TO DO> Lower down are entries containing pictures. Copy exactly, without those pictures, the lines from the line with "blue plate A6:D6" through the line with "black brick G7".

[Coordinate-based object records]
-=-=-
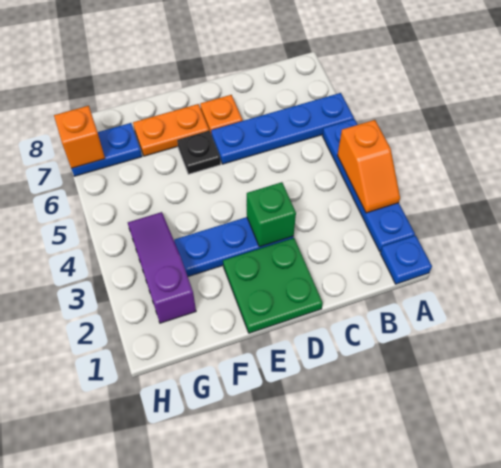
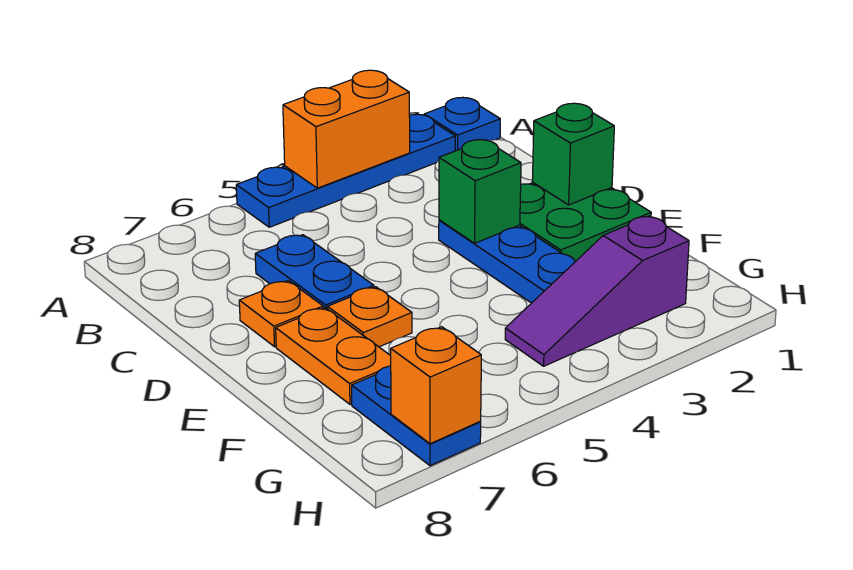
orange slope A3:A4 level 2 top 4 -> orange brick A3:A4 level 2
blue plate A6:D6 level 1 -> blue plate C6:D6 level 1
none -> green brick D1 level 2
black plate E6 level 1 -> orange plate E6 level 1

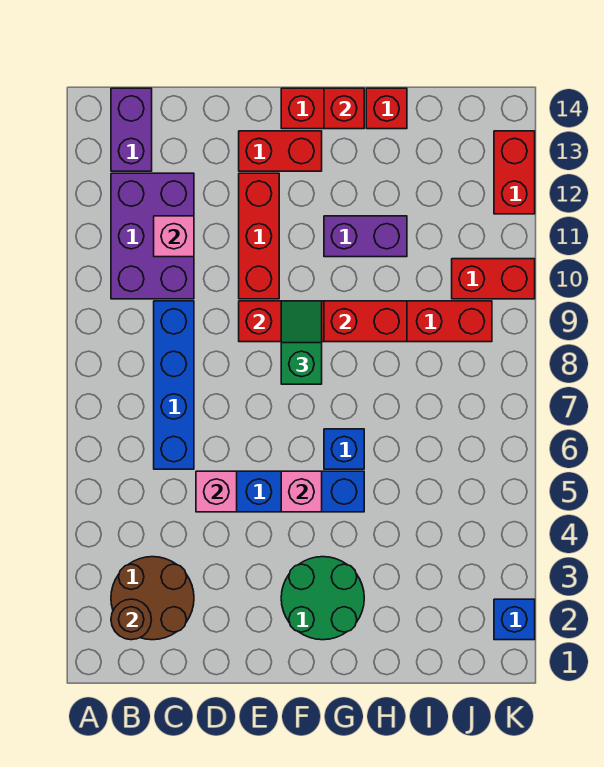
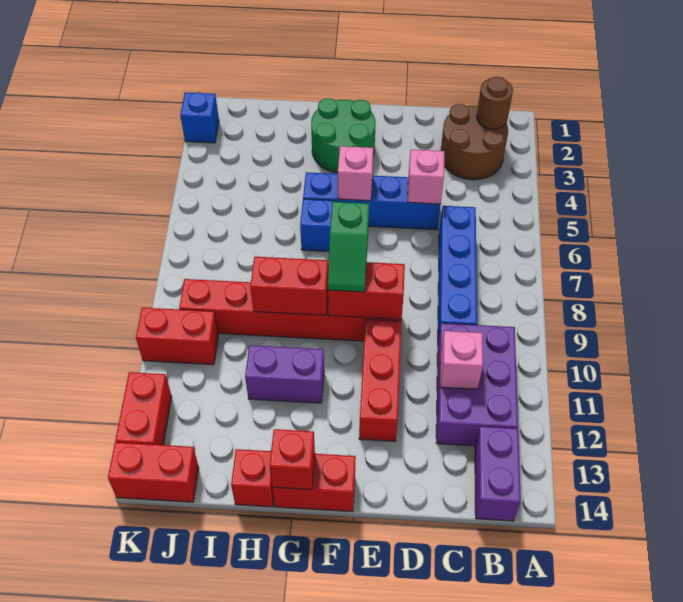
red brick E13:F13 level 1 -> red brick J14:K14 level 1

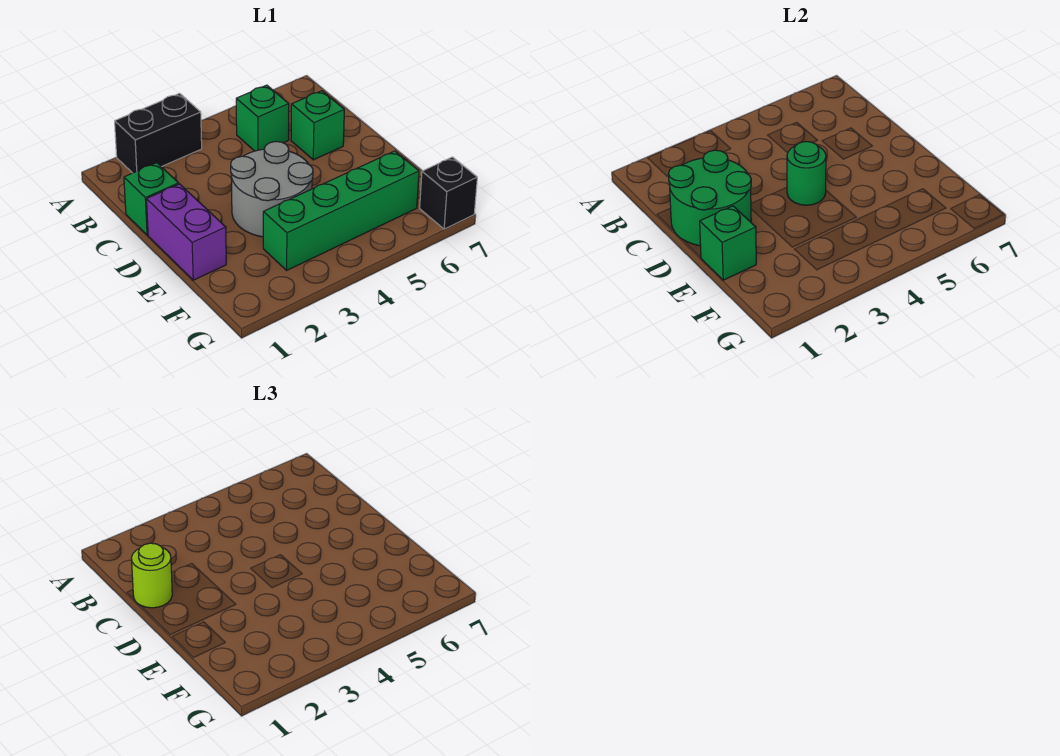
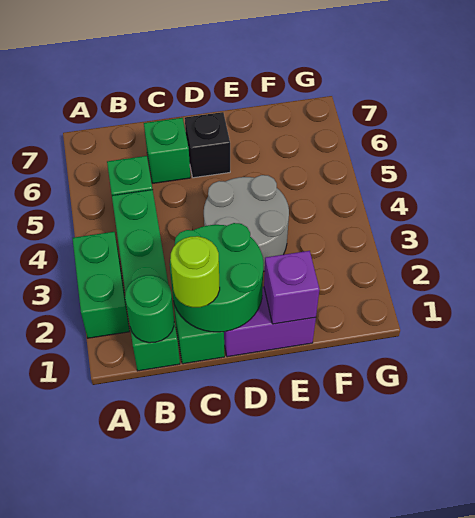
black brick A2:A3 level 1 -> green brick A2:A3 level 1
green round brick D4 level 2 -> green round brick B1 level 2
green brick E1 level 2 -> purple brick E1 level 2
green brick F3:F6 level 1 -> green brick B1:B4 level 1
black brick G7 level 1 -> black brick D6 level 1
-=-=-
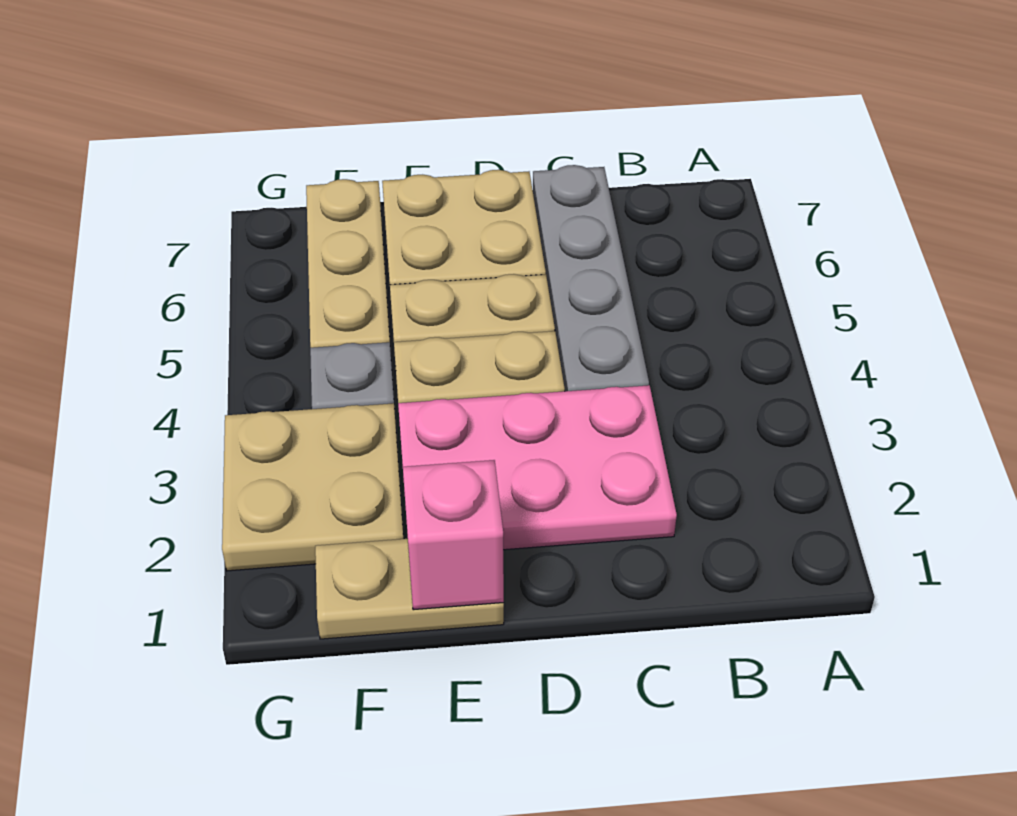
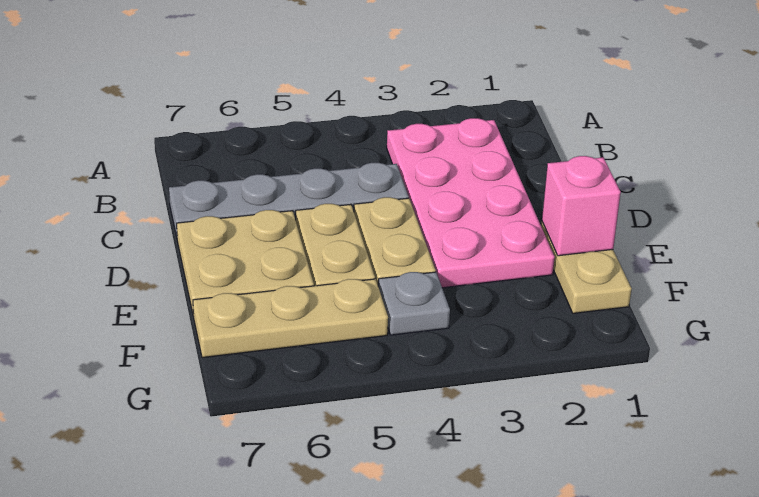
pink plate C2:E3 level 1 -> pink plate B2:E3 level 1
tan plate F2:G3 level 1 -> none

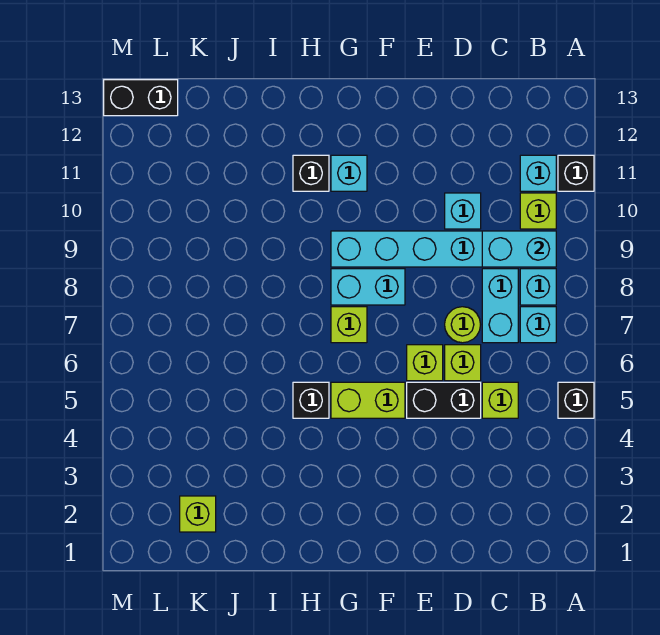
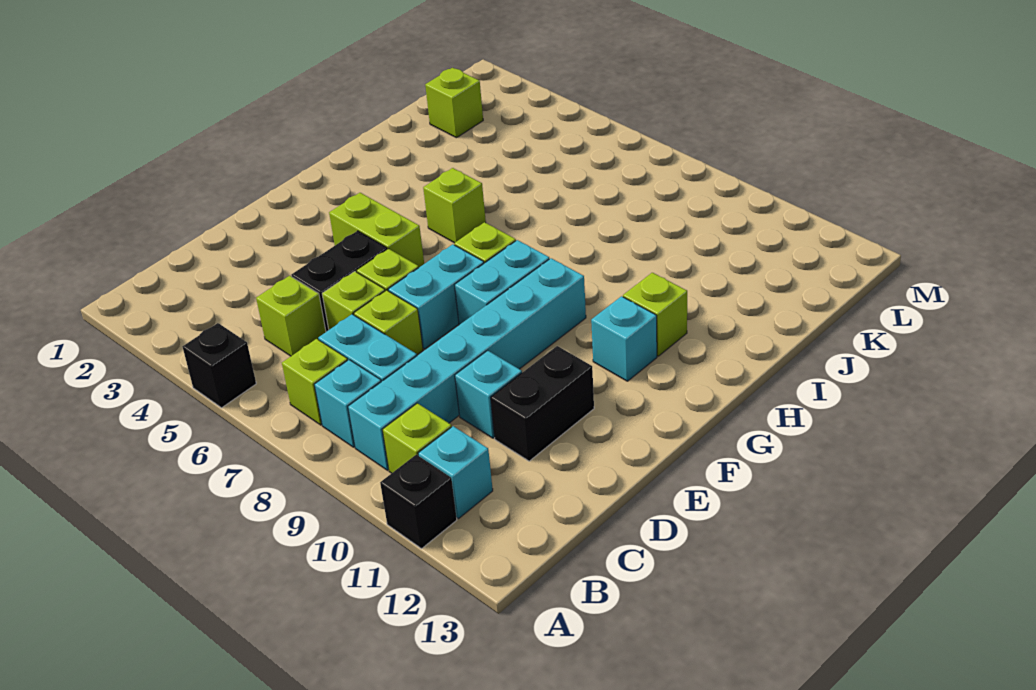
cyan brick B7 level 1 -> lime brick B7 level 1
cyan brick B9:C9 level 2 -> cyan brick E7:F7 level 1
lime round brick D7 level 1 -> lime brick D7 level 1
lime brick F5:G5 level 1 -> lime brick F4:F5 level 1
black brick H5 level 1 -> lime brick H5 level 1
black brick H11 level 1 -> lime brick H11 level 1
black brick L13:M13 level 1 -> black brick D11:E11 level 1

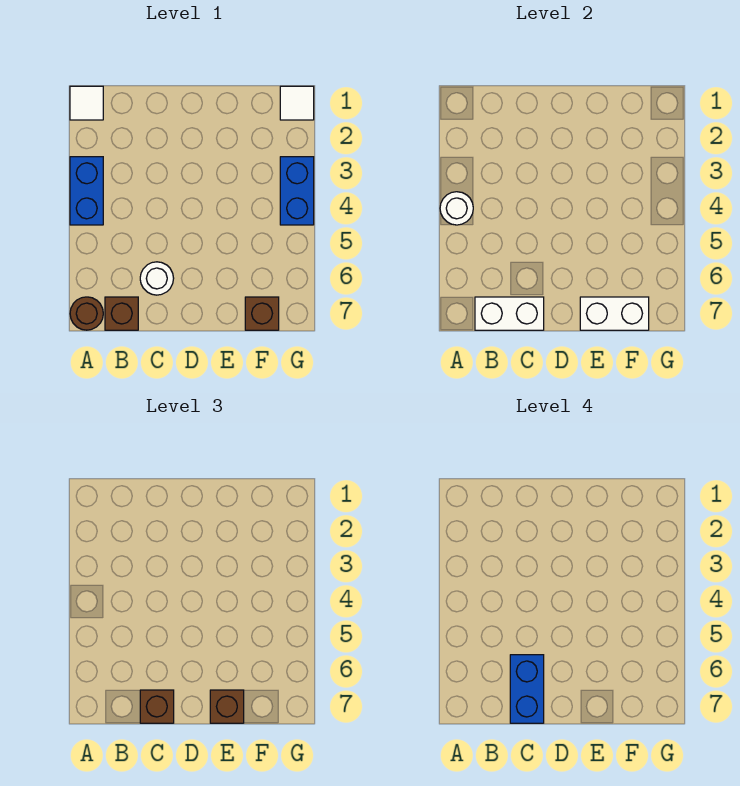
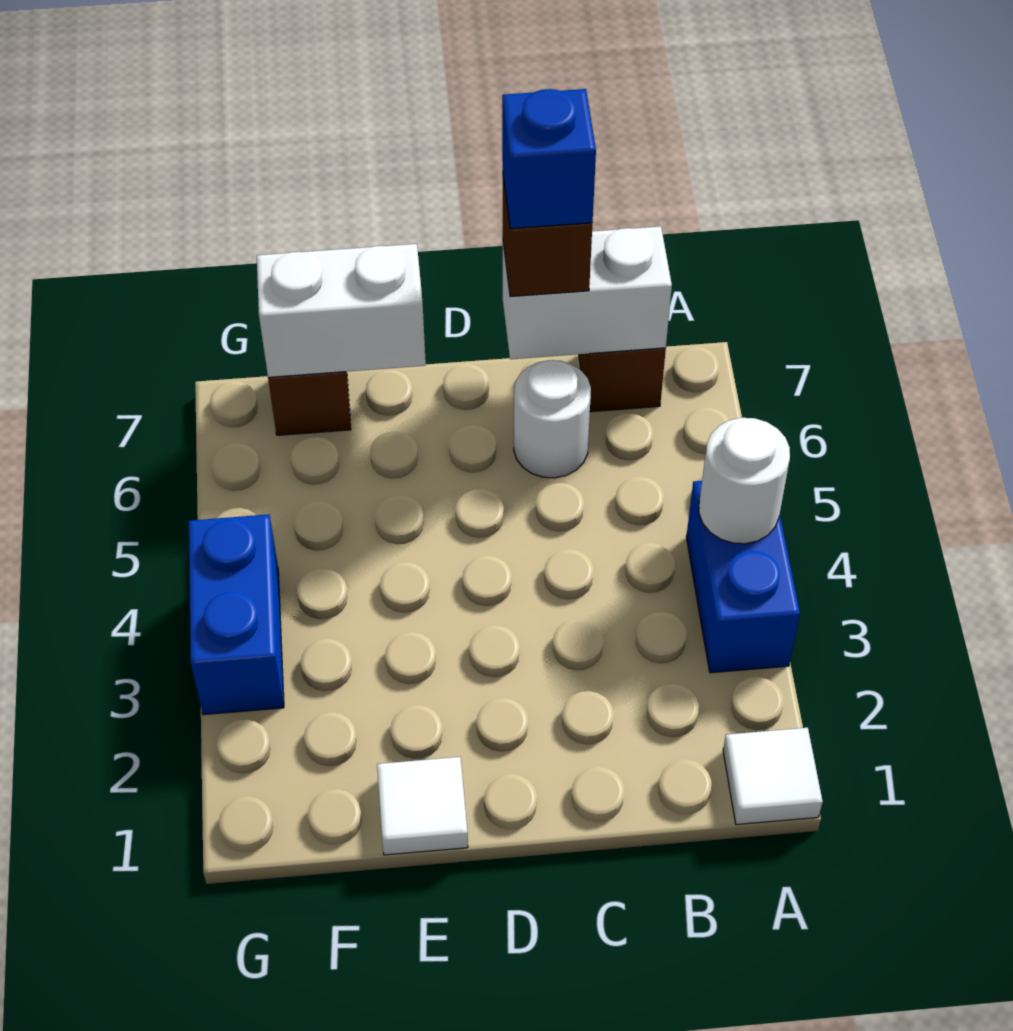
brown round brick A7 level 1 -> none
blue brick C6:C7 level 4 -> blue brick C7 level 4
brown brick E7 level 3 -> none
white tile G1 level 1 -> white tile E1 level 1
-=-=-
EXERCISE RESPONSE>
blue plate A6:D6 level 1 -> blue plate C6:D6 level 1
none -> green brick D1 level 2
black plate E6 level 1 -> orange plate E6 level 1

red brick E13:F13 level 1 -> red brick J14:K14 level 1

black brick A2:A3 level 1 -> green brick A2:A3 level 1
green round brick D4 level 2 -> green round brick B1 level 2
green brick E1 level 2 -> purple brick E1 level 2
green brick F3:F6 level 1 -> green brick B1:B4 level 1
black brick G7 level 1 -> black brick D6 level 1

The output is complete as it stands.